- **TASK INSTRUCTIONS**
Go to the line below containing "C3: 15nF (+15V, GND) -> 220nF (+15V, GND)" and print exactly from there through the line containing "U4 pin K: U1/PA7 -> GND", both included. Print nothing else.

[Before-and-after change data]

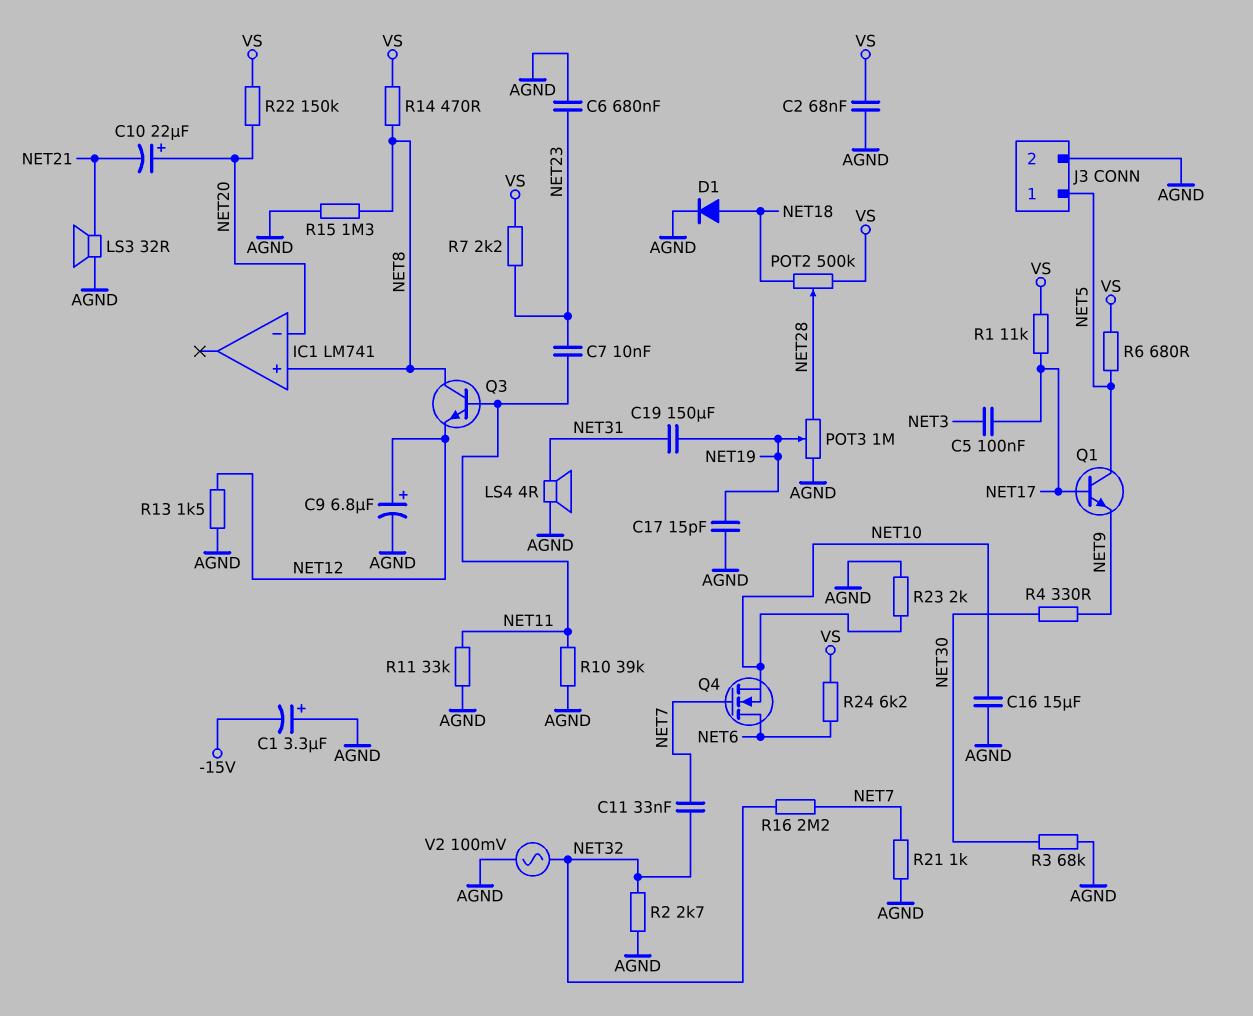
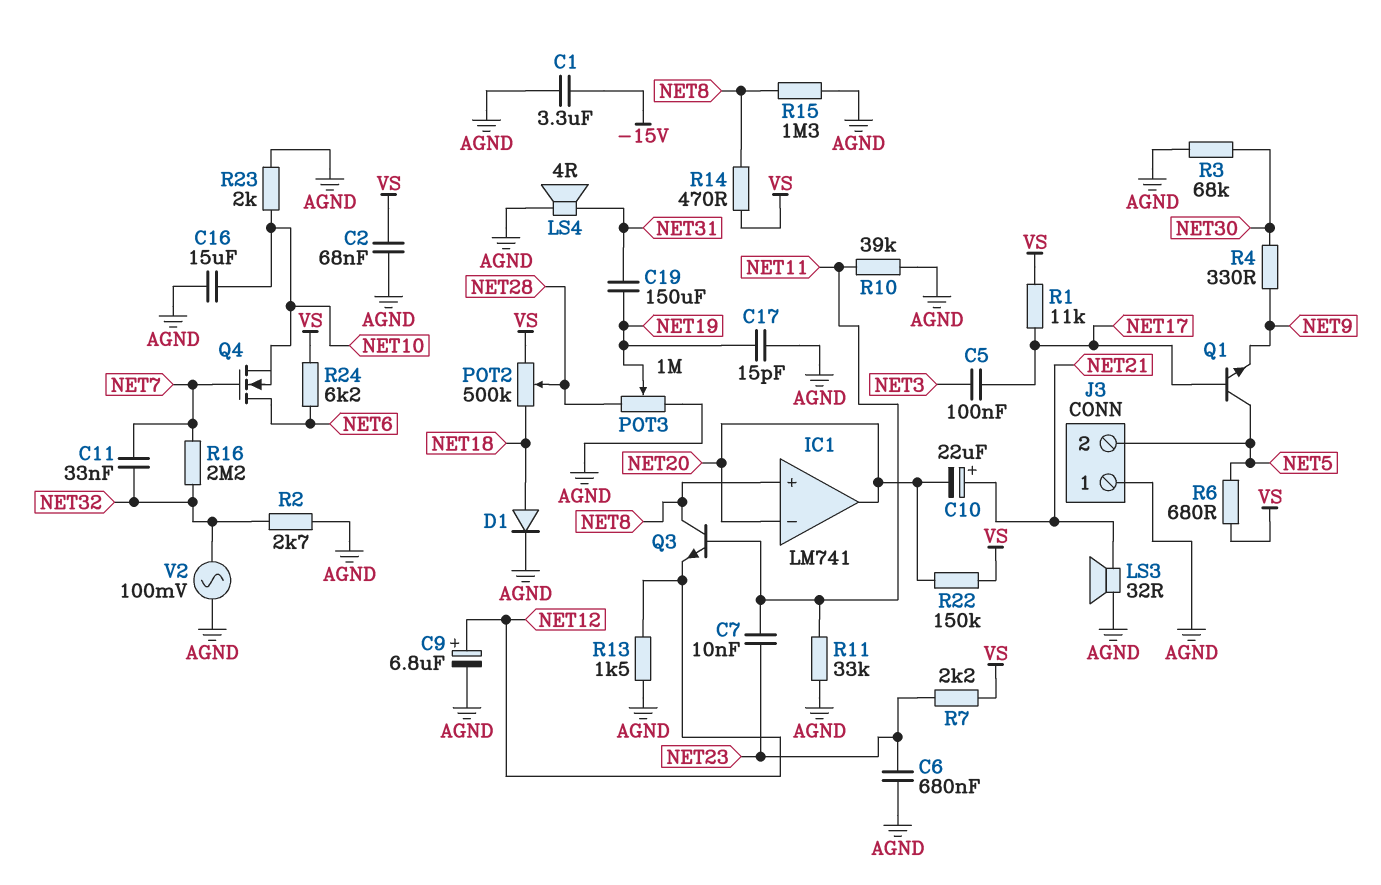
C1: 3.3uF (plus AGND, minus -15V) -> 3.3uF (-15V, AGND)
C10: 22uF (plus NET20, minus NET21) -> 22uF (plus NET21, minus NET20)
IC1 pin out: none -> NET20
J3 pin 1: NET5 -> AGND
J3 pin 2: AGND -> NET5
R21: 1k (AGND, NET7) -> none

--

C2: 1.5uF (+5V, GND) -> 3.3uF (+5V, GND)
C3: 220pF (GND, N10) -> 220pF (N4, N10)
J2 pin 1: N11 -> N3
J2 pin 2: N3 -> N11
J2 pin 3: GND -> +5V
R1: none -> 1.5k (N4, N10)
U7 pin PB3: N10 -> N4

==

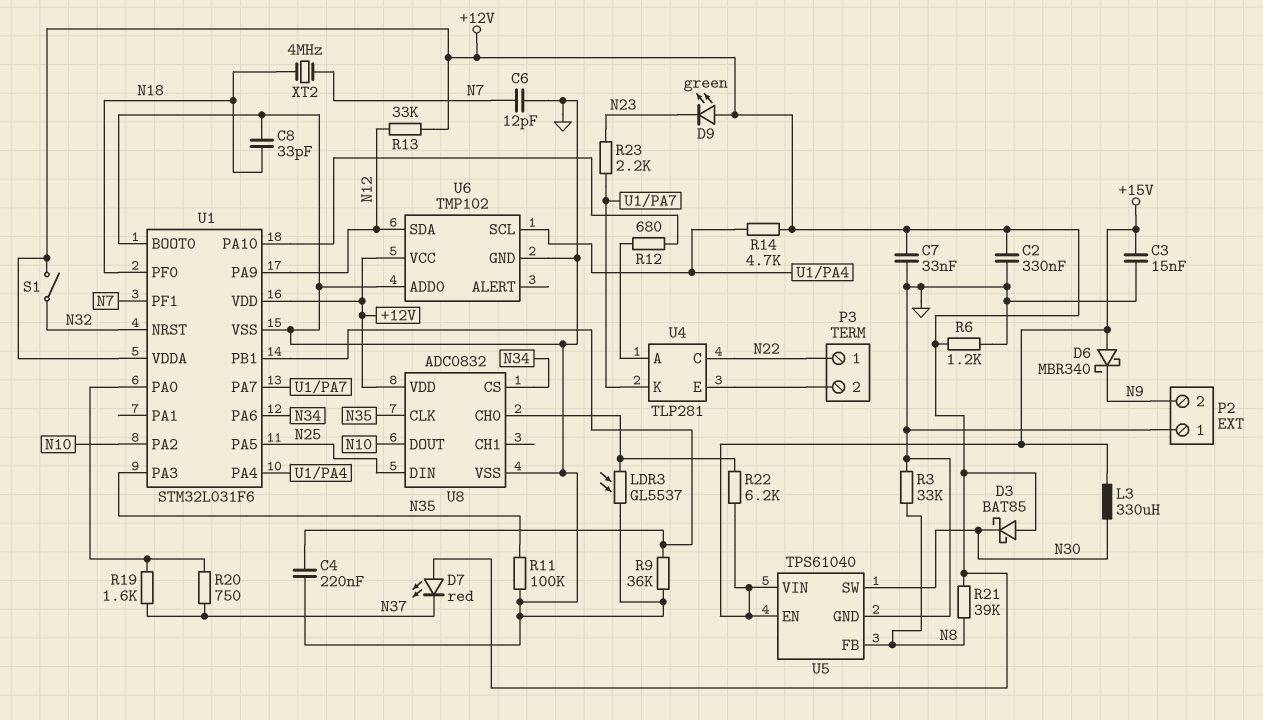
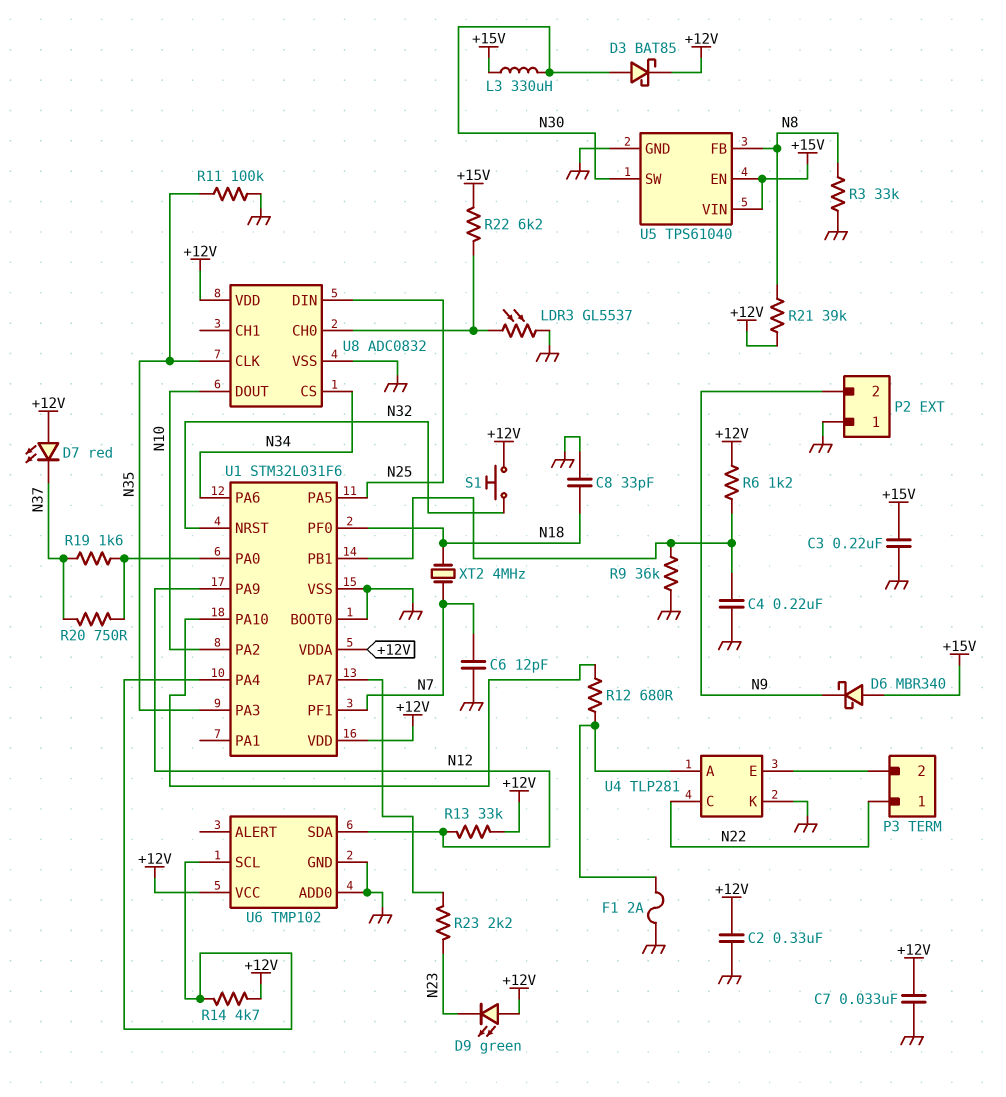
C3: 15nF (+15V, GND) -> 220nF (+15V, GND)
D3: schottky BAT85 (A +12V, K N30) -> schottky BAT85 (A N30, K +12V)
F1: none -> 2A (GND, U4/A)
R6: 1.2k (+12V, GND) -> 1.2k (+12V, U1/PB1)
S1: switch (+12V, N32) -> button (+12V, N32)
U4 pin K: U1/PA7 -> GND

- **RESPONSE TO THIS EXERCISE**
C3: 15nF (+15V, GND) -> 220nF (+15V, GND)
D3: schottky BAT85 (A +12V, K N30) -> schottky BAT85 (A N30, K +12V)
F1: none -> 2A (GND, U4/A)
R6: 1.2k (+12V, GND) -> 1.2k (+12V, U1/PB1)
S1: switch (+12V, N32) -> button (+12V, N32)
U4 pin K: U1/PA7 -> GND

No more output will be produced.